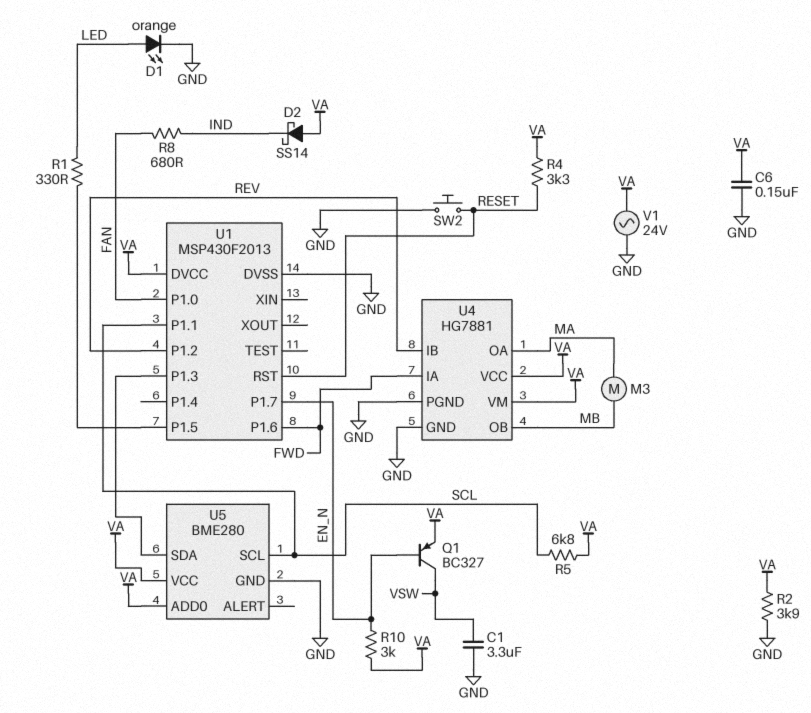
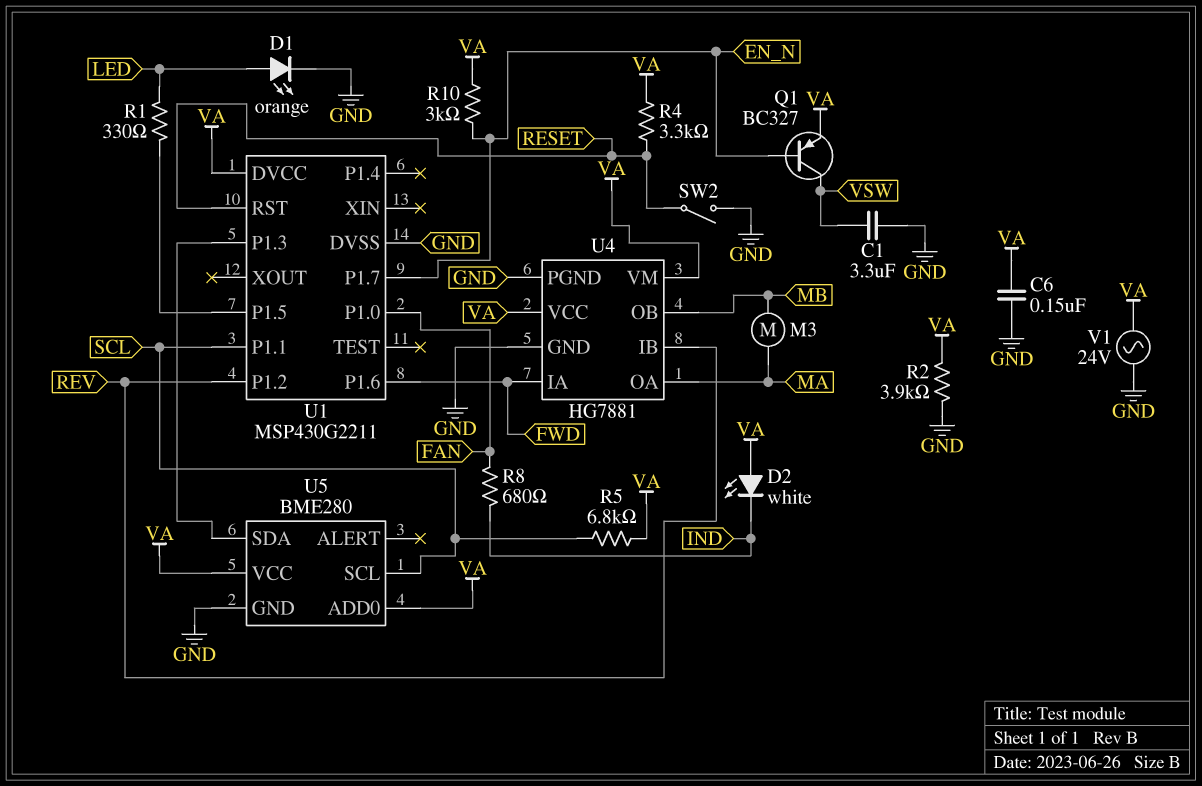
D2: schottky SS14 (A VA, K IND) -> LED white (A VA, K IND)
SW2: button (GND, RESET) -> switch (GND, RESET)
U1: MSP430F2013 -> MSP430G2211

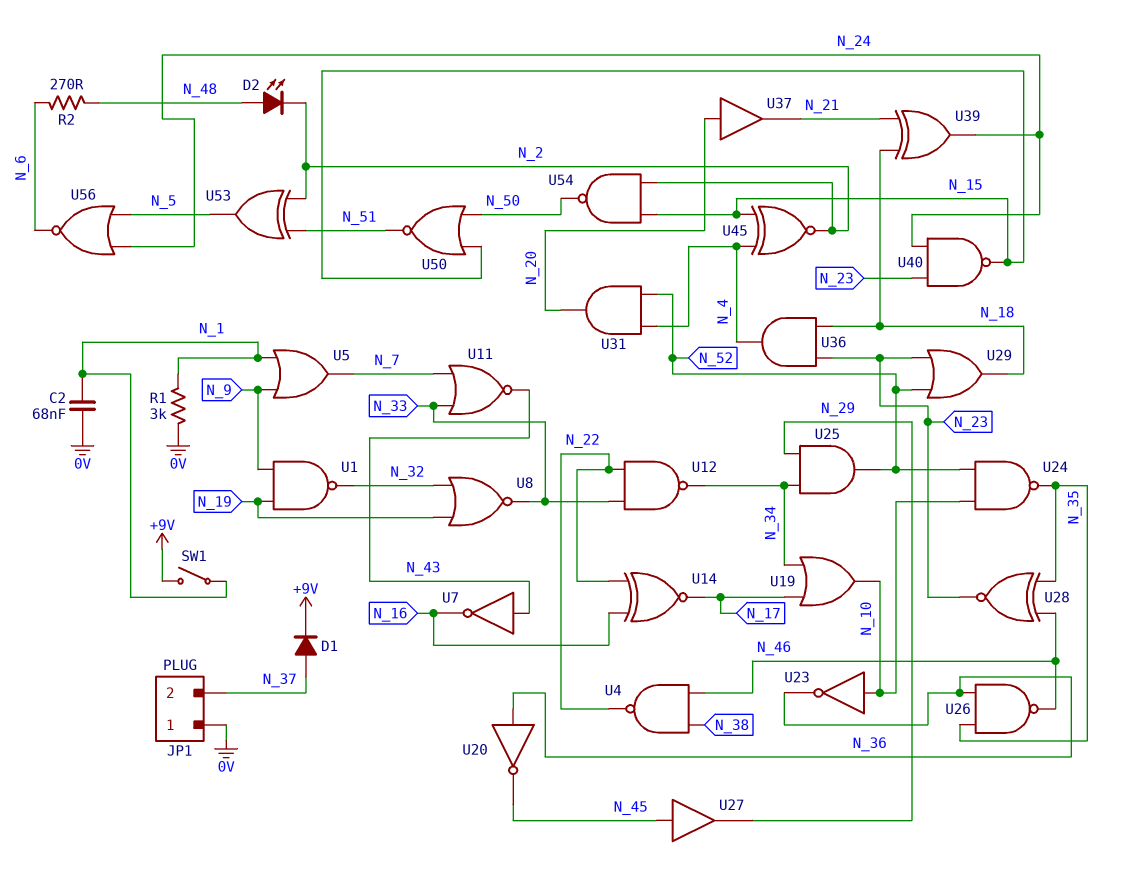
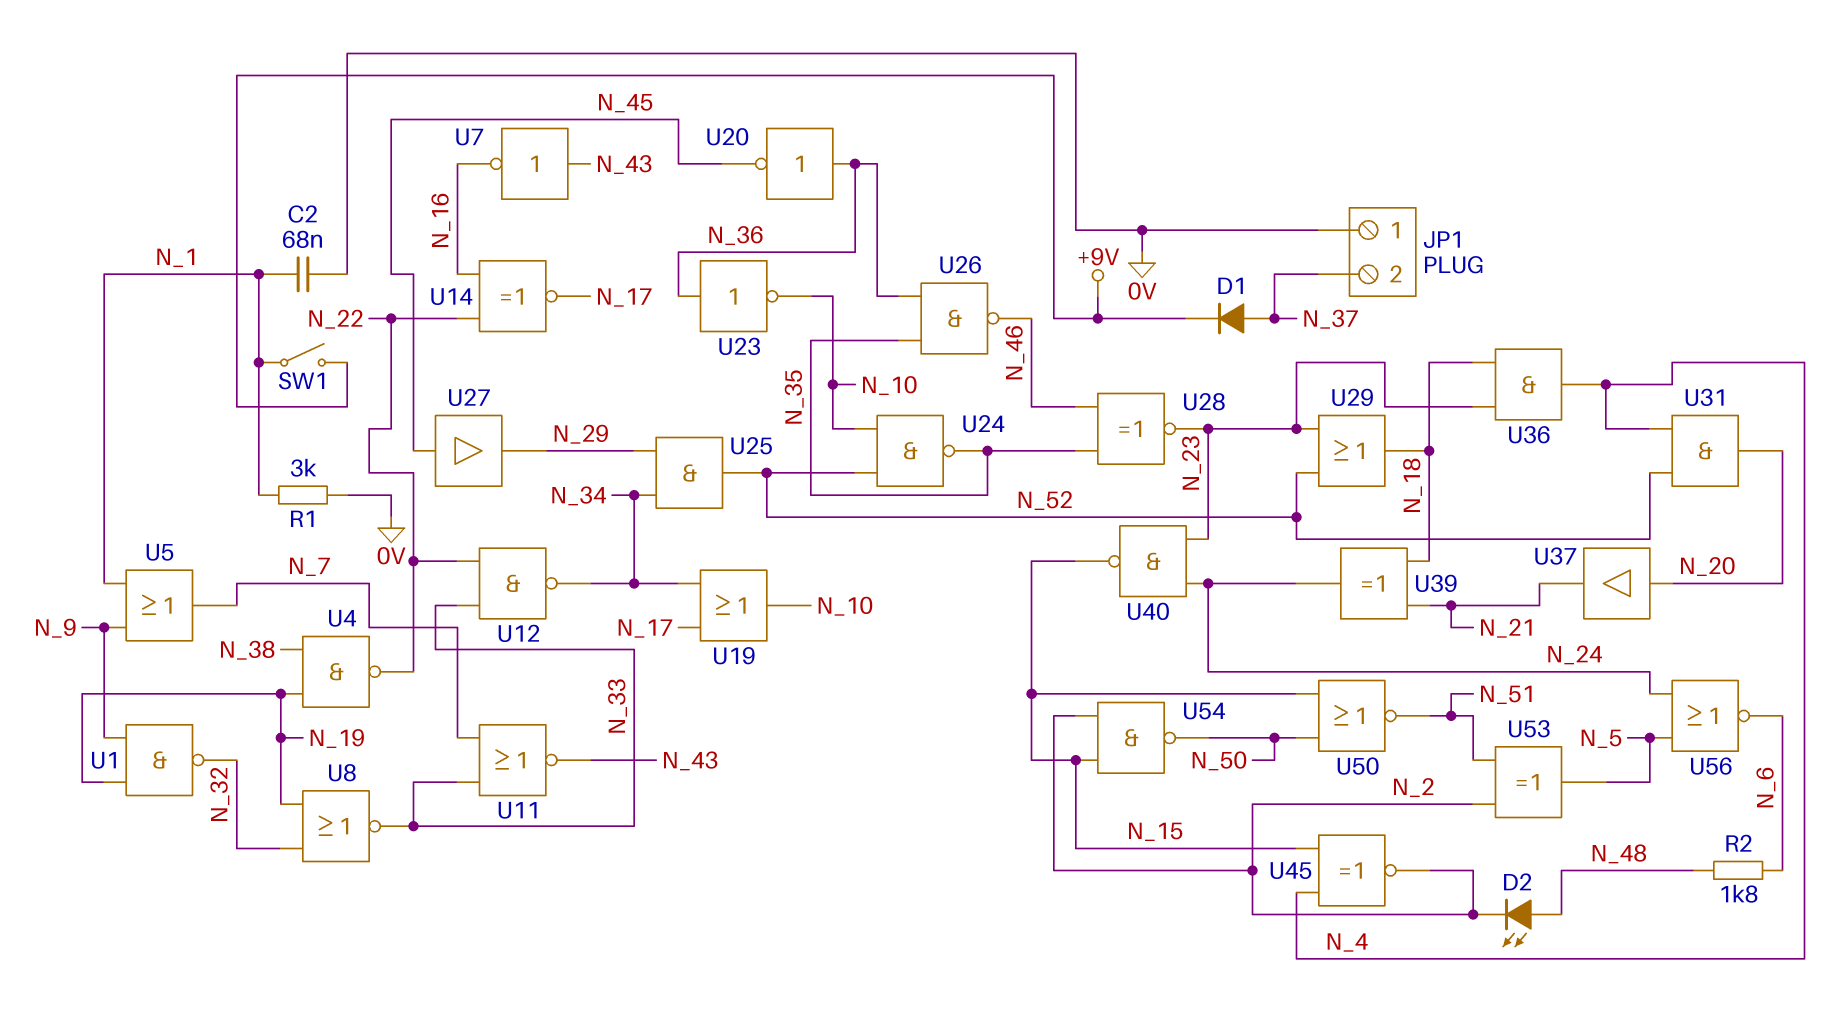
R2: 270 (N_6, N_48) -> 1.8k (N_6, N_48)
U4: NAND (in N_38, in N_46, out N_22) -> NAND (in N_19, in N_38, out N_22)
U23: NOT (in N_10, out N_36) -> NOT (in N_36, out N_10)

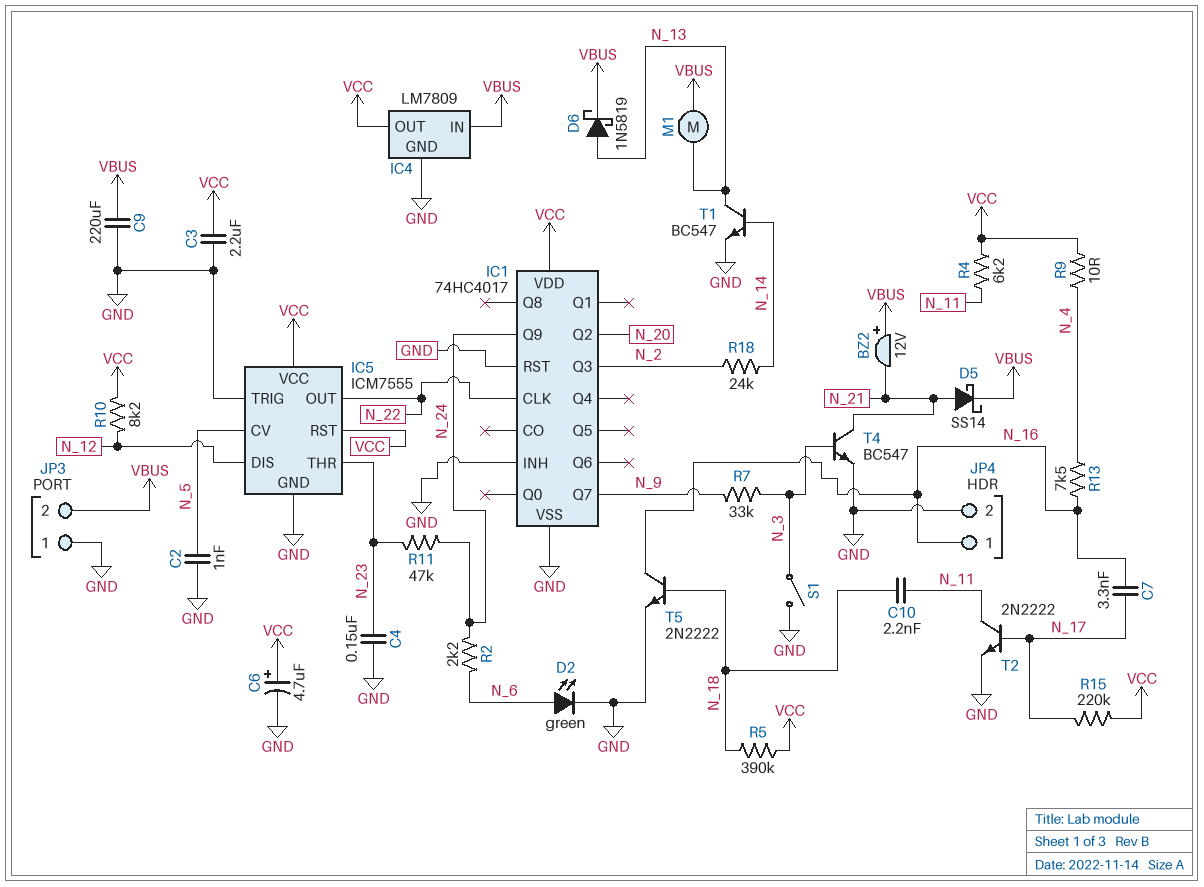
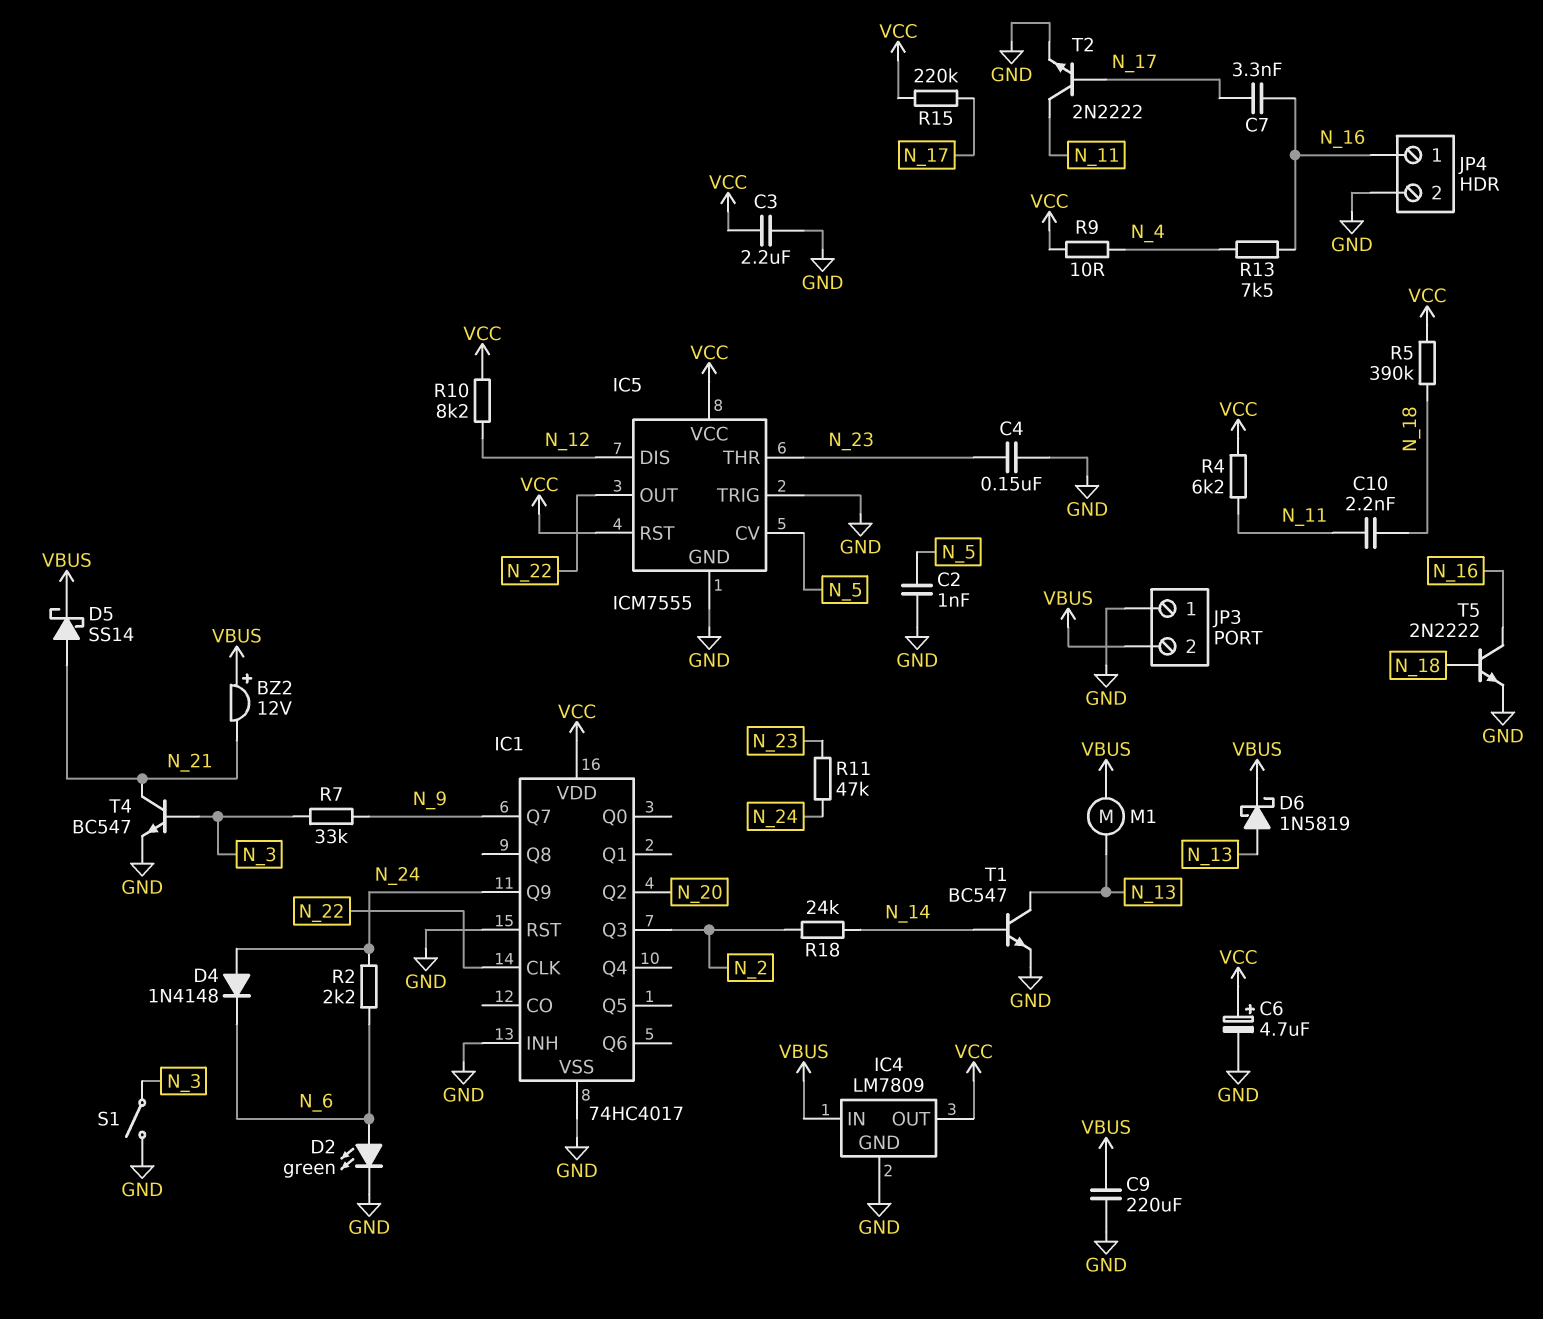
D4: none -> diode 1N4148 (A N_24, K N_6)

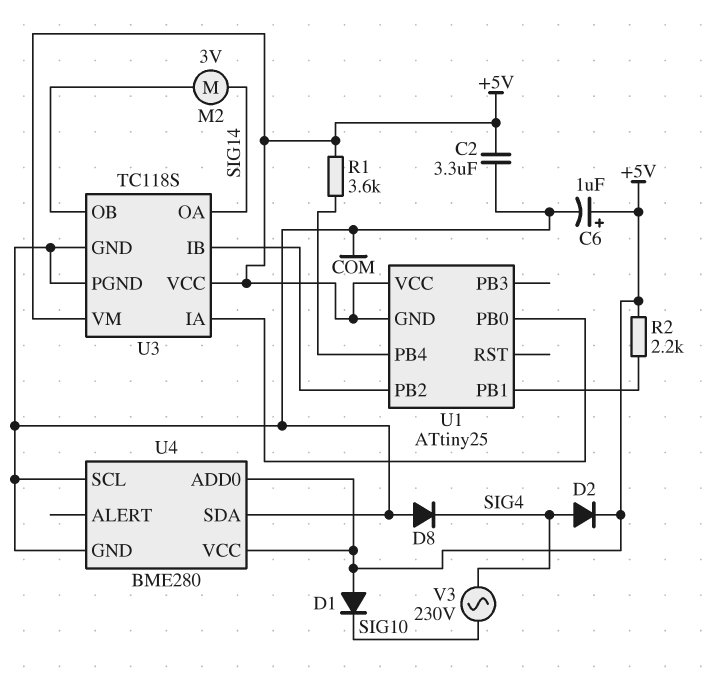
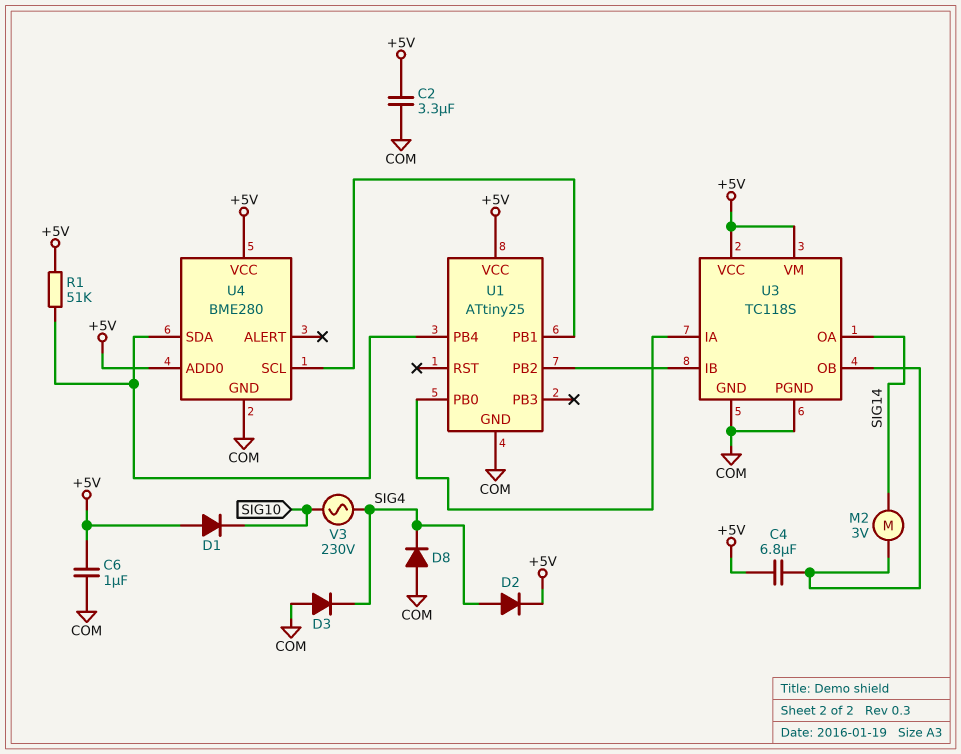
C4: none -> 6.8uF (+5V, U3/OB)
C6: 1uF (plus +5V, minus COM) -> 1uF (+5V, COM)
D3: none -> diode (A COM, K SIG4)
R1: 3.6k (+5V, U1/PB4) -> 51k (+5V, U1/PB4)
R2: 2.2k (+5V, U1/PB1) -> none
U1 pin GND: +5V -> COM
U4 pin SCL: COM -> U1/PB1
U4 pin SDA: COM -> U1/PB4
○ ○ ○
**Problem requirements:** Within the records, on how many lines does the word "none" appear? Provide the number alone.

**Response to this exercise:** 4